**ABOUT THIS TASK:** Your task is to copy every line of the entries that contains "ellipse".

**MATERIALS PROVIDED:**
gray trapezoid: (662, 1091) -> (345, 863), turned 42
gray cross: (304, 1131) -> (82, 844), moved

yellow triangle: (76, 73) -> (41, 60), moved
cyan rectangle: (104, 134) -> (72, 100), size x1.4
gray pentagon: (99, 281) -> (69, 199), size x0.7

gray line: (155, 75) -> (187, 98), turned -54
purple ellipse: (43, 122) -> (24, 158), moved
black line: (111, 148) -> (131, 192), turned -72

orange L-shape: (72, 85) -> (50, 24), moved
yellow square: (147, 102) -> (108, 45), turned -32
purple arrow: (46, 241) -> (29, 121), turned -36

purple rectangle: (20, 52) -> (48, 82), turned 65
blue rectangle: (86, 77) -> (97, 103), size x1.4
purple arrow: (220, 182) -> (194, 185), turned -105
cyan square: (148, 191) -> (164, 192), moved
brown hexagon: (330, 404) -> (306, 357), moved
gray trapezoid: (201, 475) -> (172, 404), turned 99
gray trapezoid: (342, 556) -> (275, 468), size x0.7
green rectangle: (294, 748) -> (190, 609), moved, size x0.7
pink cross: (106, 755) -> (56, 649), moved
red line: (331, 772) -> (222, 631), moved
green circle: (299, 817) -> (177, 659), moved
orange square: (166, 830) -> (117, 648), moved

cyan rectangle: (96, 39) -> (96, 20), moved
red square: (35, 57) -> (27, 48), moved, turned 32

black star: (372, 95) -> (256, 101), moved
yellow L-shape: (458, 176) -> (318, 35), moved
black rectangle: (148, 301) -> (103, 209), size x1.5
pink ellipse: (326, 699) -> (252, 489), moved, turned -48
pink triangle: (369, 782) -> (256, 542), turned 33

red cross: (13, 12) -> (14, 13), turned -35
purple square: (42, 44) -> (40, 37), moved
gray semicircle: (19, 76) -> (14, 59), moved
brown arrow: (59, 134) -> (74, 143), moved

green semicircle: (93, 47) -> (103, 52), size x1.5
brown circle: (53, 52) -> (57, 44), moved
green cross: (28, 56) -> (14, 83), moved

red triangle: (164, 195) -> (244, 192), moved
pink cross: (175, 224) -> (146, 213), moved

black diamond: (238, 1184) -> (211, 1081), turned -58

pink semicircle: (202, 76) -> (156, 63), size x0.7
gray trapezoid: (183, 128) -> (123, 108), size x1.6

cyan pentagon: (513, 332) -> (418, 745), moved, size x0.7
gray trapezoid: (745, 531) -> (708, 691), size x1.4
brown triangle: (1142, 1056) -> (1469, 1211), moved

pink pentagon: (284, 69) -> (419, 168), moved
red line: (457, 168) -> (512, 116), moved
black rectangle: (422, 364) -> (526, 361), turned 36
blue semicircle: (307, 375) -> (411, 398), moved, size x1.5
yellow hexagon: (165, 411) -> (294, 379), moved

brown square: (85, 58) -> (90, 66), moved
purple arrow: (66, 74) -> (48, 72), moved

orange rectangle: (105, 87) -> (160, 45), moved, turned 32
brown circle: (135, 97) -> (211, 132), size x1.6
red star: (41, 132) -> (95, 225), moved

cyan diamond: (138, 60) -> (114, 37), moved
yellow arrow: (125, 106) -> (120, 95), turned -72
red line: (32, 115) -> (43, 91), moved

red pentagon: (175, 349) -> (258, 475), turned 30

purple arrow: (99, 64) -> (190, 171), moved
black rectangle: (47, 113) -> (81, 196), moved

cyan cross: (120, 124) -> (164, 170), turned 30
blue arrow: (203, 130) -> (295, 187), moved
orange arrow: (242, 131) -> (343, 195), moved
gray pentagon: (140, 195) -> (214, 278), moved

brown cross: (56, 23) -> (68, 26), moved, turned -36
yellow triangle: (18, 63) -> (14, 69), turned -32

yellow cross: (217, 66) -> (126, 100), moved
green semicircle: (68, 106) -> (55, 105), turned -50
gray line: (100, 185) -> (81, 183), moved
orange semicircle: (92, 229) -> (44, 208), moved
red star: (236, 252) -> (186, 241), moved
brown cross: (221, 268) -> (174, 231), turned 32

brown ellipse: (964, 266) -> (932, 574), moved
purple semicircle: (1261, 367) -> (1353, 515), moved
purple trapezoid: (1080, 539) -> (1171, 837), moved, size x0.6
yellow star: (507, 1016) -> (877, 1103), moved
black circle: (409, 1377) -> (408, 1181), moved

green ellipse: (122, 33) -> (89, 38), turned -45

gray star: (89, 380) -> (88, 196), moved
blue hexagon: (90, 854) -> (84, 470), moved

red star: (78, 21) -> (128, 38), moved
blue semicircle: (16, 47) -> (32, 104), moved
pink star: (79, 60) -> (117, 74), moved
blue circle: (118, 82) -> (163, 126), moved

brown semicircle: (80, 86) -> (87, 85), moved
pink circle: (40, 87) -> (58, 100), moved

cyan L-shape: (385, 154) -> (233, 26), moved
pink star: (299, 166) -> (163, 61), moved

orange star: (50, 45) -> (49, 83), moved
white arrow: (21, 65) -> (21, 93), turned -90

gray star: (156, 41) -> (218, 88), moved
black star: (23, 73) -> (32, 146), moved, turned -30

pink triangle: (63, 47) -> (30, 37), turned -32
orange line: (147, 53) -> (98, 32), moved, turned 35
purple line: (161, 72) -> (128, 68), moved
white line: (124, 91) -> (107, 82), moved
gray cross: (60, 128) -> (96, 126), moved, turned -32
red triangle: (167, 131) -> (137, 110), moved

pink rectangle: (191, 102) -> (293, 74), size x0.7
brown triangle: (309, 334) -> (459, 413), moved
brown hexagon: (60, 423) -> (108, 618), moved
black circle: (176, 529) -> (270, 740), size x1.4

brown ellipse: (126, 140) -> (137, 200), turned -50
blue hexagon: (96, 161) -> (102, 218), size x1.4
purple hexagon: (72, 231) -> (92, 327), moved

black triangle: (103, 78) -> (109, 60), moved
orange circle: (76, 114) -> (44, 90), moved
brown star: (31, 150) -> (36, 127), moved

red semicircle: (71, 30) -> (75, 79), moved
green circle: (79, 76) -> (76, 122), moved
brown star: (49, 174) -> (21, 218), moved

**RESULT FOR THIS EXERCISE:**
purple ellipse: (43, 122) -> (24, 158), moved
pink ellipse: (326, 699) -> (252, 489), moved, turned -48
brown ellipse: (964, 266) -> (932, 574), moved
green ellipse: (122, 33) -> (89, 38), turned -45
brown ellipse: (126, 140) -> (137, 200), turned -50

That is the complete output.